**PROBLEM TO WORK ON**.
Repeat every record below exactly, omitting any pictures.
== LISTED ENTRIES ==
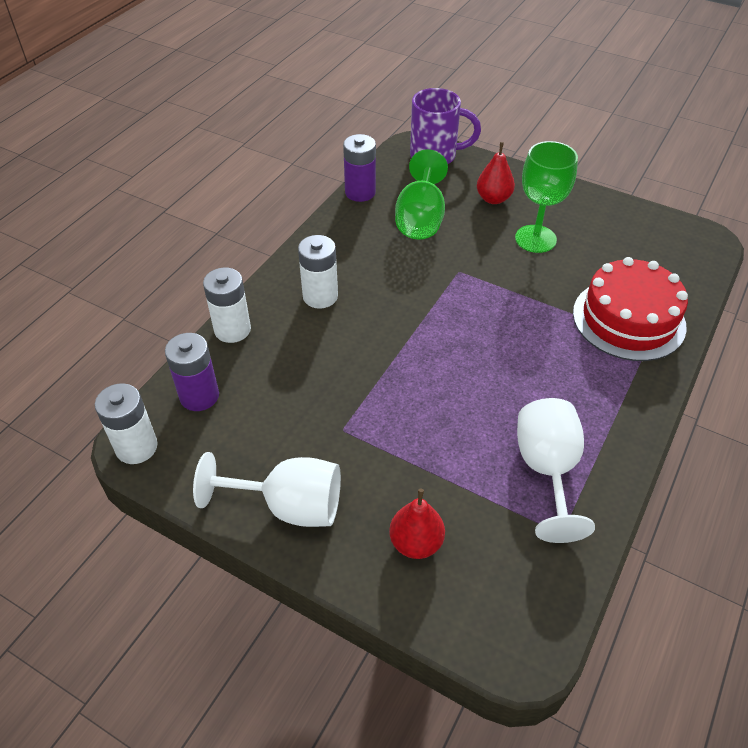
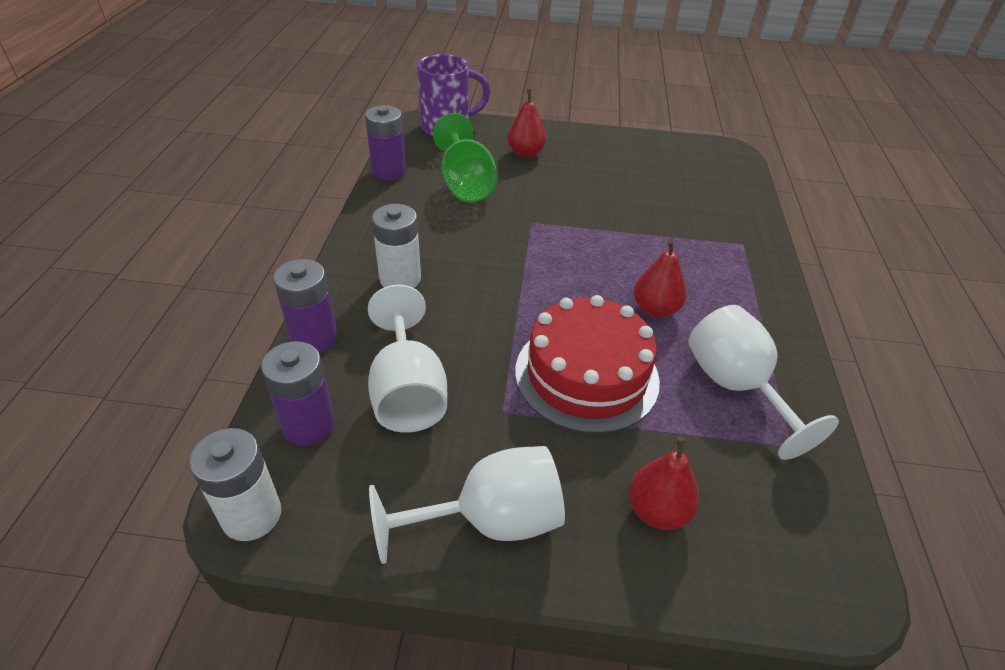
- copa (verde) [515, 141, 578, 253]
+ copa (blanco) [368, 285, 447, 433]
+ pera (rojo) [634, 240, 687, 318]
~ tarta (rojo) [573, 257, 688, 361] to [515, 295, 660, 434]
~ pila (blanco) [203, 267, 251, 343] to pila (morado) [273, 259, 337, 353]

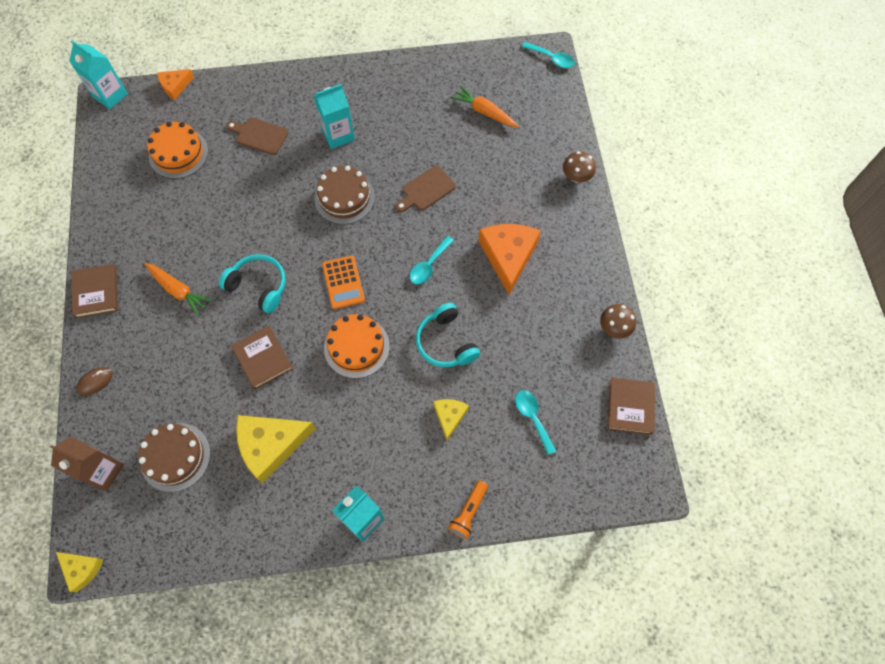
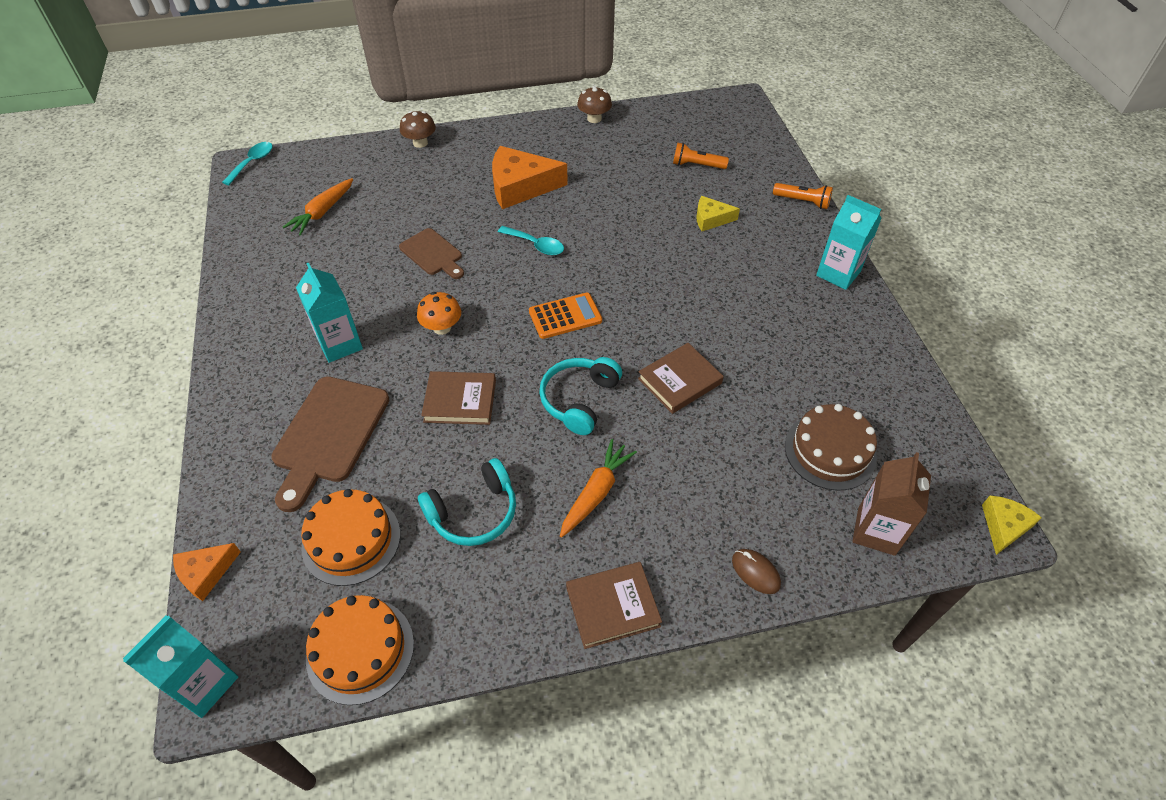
- queso (amarillo) [236, 415, 316, 483]
~ tarta (naranja) [324, 314, 390, 378] to [306, 595, 414, 705]
~ auriculares (turquesa) [416, 303, 480, 367] to [418, 458, 516, 546]
~ libro (marrón) [608, 378, 655, 435] to [421, 371, 496, 425]
~ tarta (marrón) [314, 165, 375, 224] to seta (naranja) [417, 292, 461, 335]
~ cuchara (turquesa) [515, 390, 556, 455] to lámpara de mano (naranja) [673, 143, 729, 169]
~ queso (naranja) [157, 69, 194, 100] = [173, 543, 241, 601] 90 degrees clockwise
~ tabla de cortar (marrón) [226, 117, 288, 155] = [271, 377, 389, 512] x1.64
===
**RESPONSE AREA**.
- copa (verde) [515, 141, 578, 253]
+ copa (blanco) [368, 285, 447, 433]
+ pera (rojo) [634, 240, 687, 318]
~ tarta (rojo) [573, 257, 688, 361] to [515, 295, 660, 434]
~ pila (blanco) [203, 267, 251, 343] to pila (morado) [273, 259, 337, 353]

- queso (amarillo) [236, 415, 316, 483]
~ tarta (naranja) [324, 314, 390, 378] to [306, 595, 414, 705]
~ auriculares (turquesa) [416, 303, 480, 367] to [418, 458, 516, 546]
~ libro (marrón) [608, 378, 655, 435] to [421, 371, 496, 425]
~ tarta (marrón) [314, 165, 375, 224] to seta (naranja) [417, 292, 461, 335]
~ cuchara (turquesa) [515, 390, 556, 455] to lámpara de mano (naranja) [673, 143, 729, 169]
~ queso (naranja) [157, 69, 194, 100] = [173, 543, 241, 601] 90 degrees clockwise
~ tabla de cortar (marrón) [226, 117, 288, 155] = [271, 377, 389, 512] x1.64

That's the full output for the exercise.